— WORK REQUEST —
Your reply should be a single number, the count of lines in the records that contain the string "counterclockwise".

— SOURCE DATA —
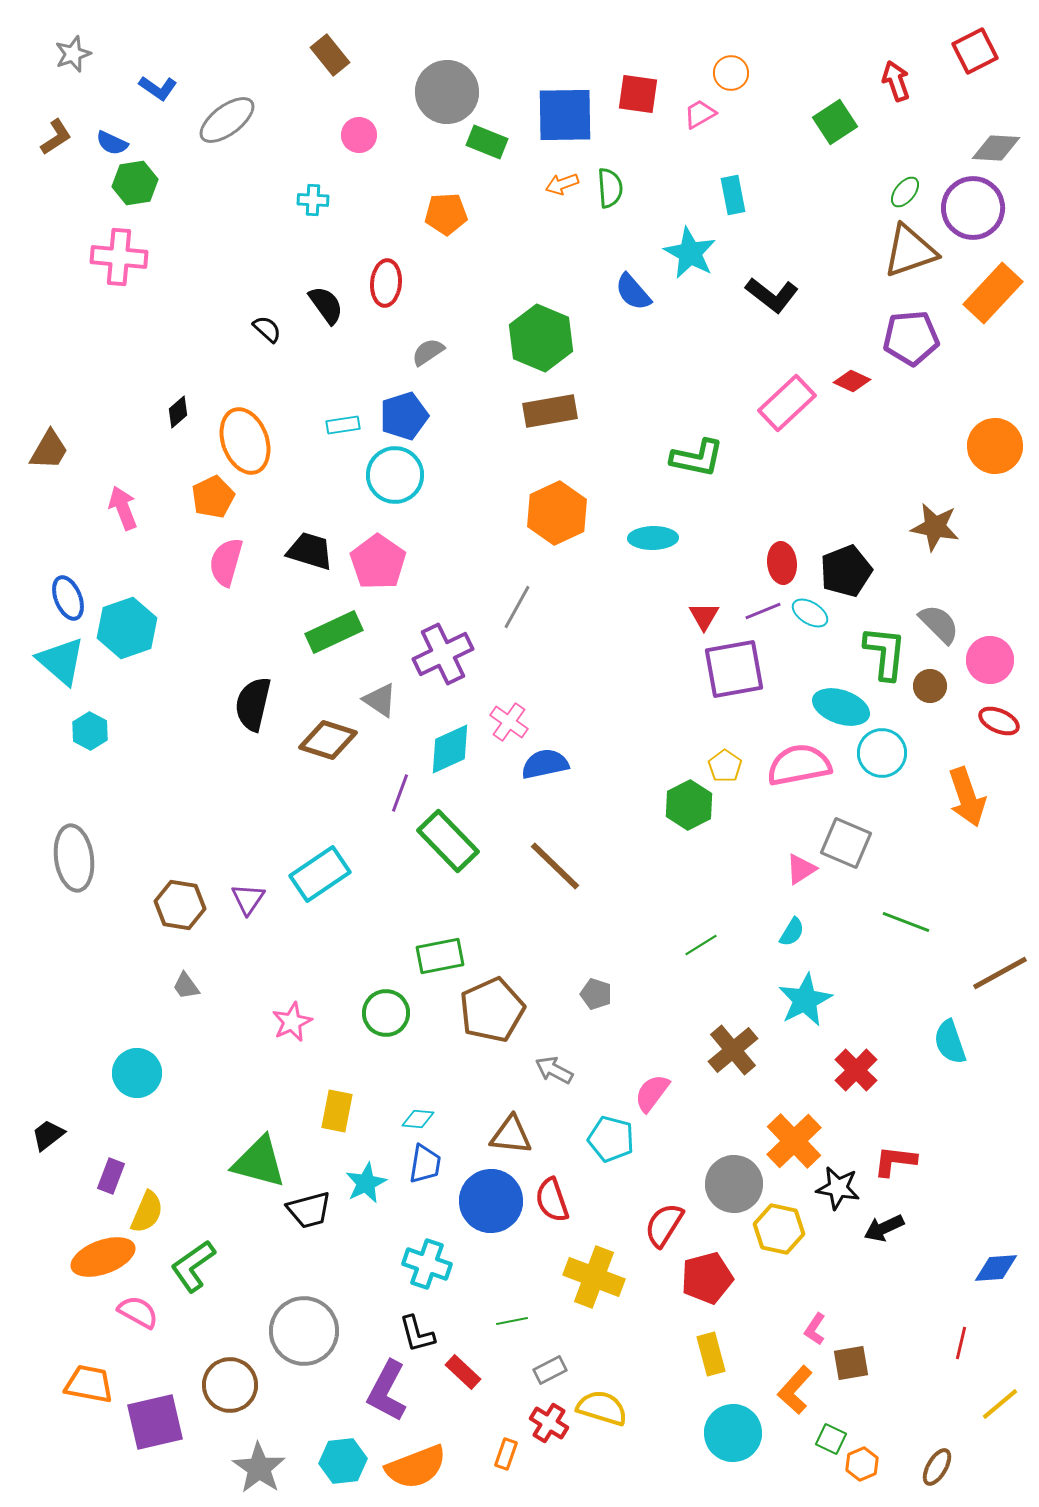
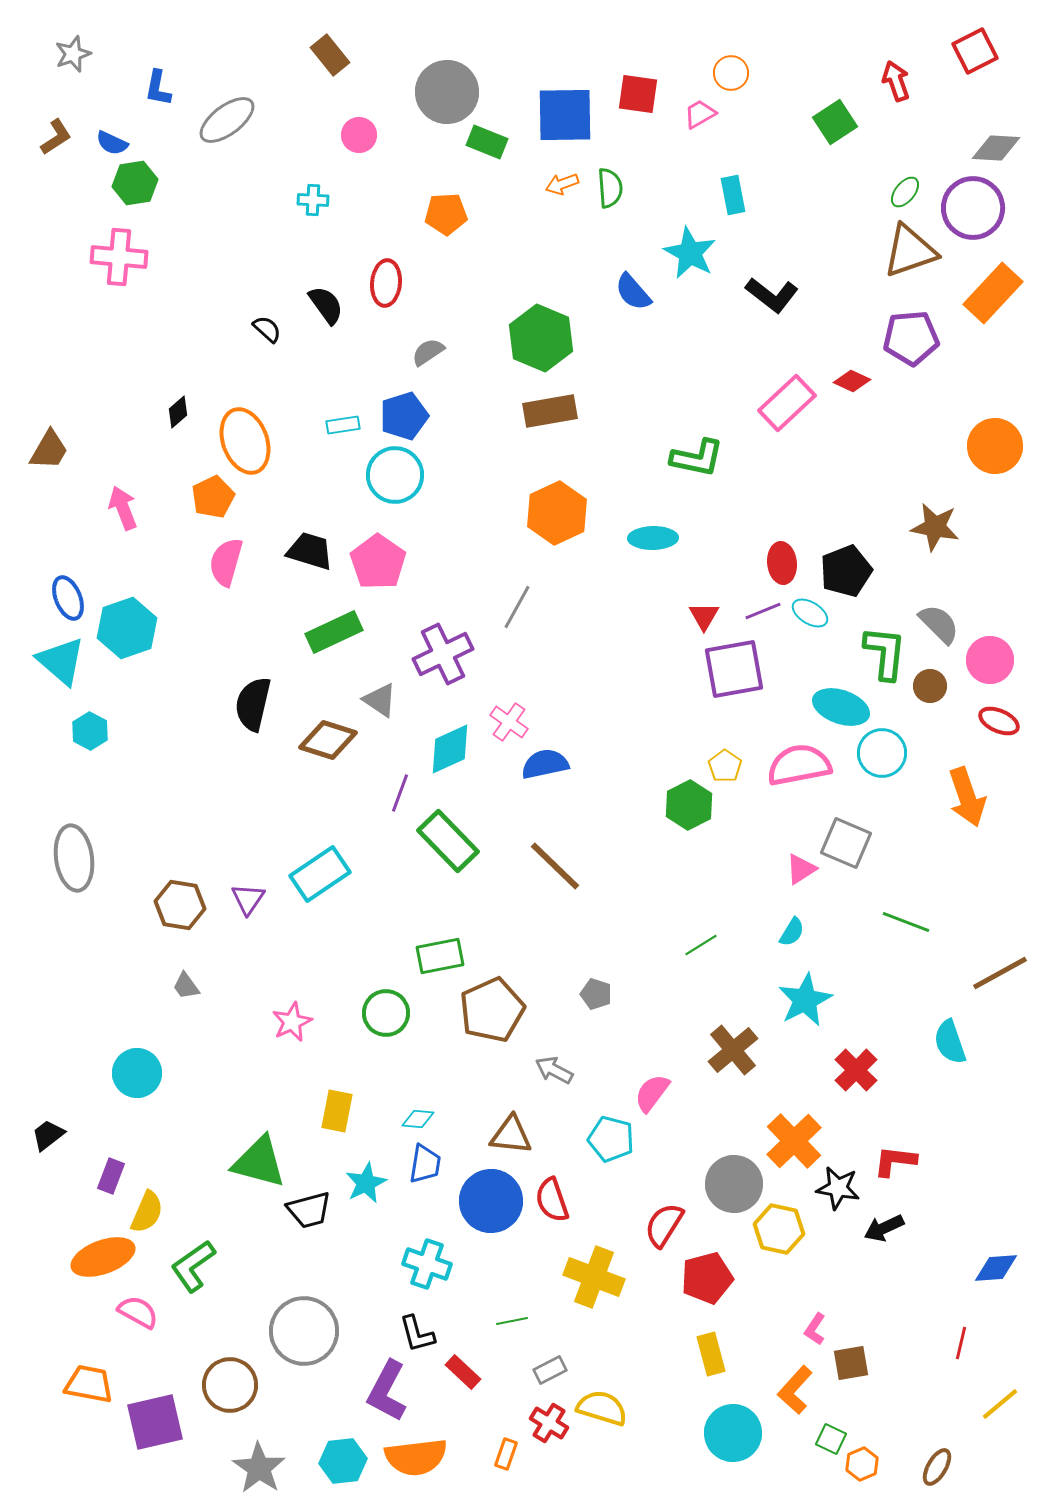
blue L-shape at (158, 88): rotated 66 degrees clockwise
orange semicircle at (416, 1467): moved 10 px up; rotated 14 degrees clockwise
==
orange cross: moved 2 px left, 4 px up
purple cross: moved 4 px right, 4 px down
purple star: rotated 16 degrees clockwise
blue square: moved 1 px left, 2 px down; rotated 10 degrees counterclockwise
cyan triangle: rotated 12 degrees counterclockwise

— OUTPUT FOR THIS TASK —
2